#### Task details:
Retype the data below exactly, skipping pictures.

#### The data:
* * * *
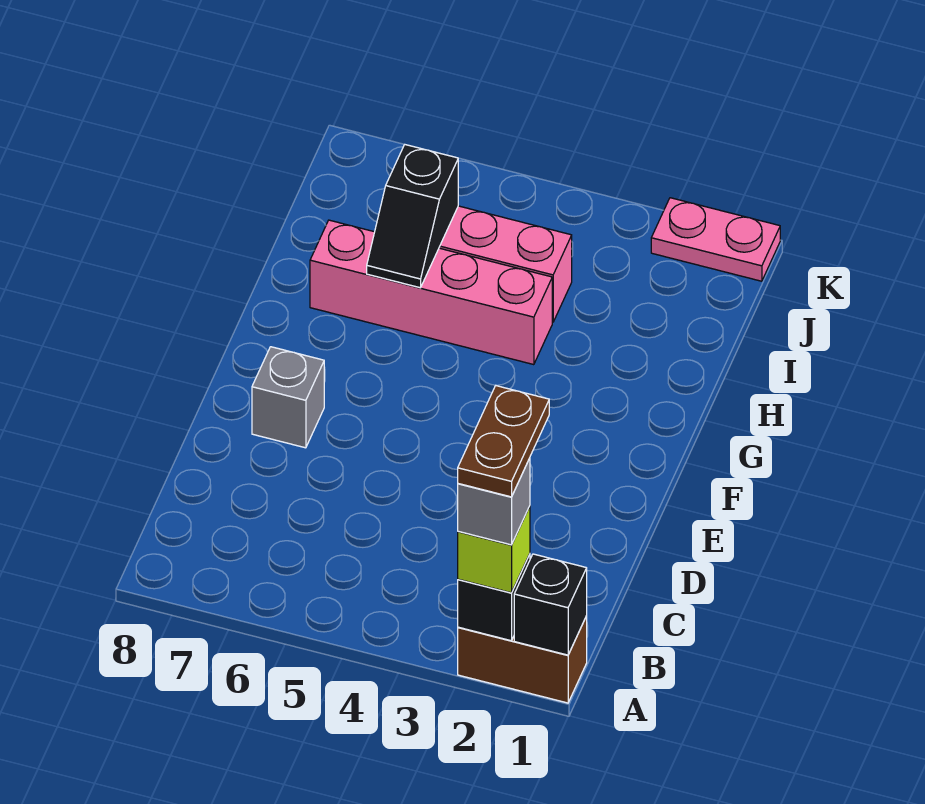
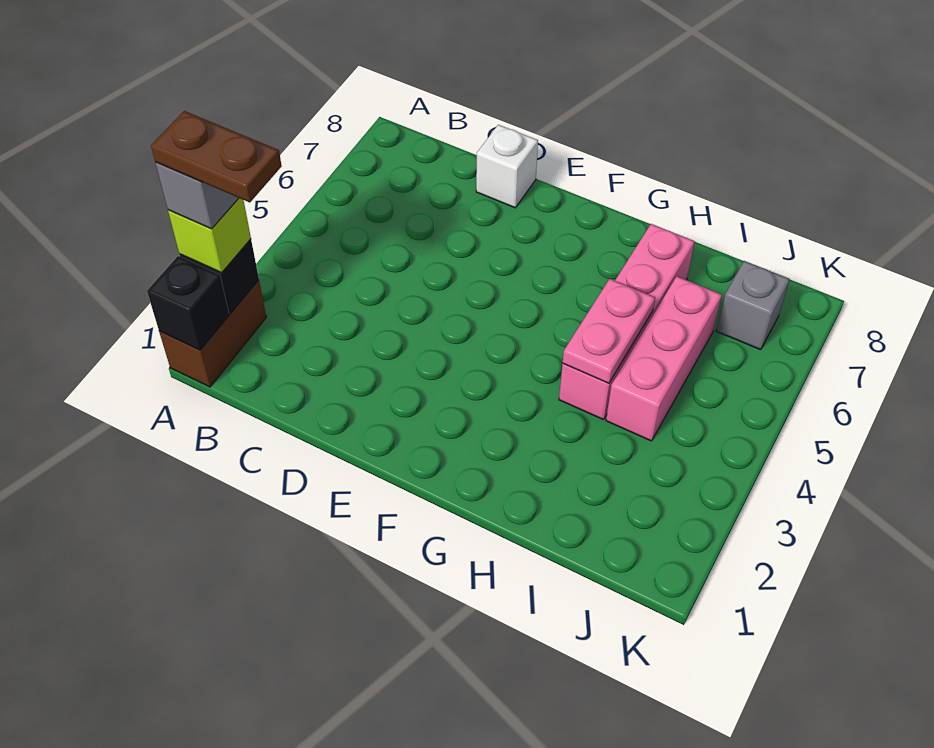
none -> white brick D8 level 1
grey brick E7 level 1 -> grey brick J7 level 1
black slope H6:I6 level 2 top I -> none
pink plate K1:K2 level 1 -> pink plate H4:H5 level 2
* * * *
#### Exercise result:
none -> white brick D8 level 1
grey brick E7 level 1 -> grey brick J7 level 1
black slope H6:I6 level 2 top I -> none
pink plate K1:K2 level 1 -> pink plate H4:H5 level 2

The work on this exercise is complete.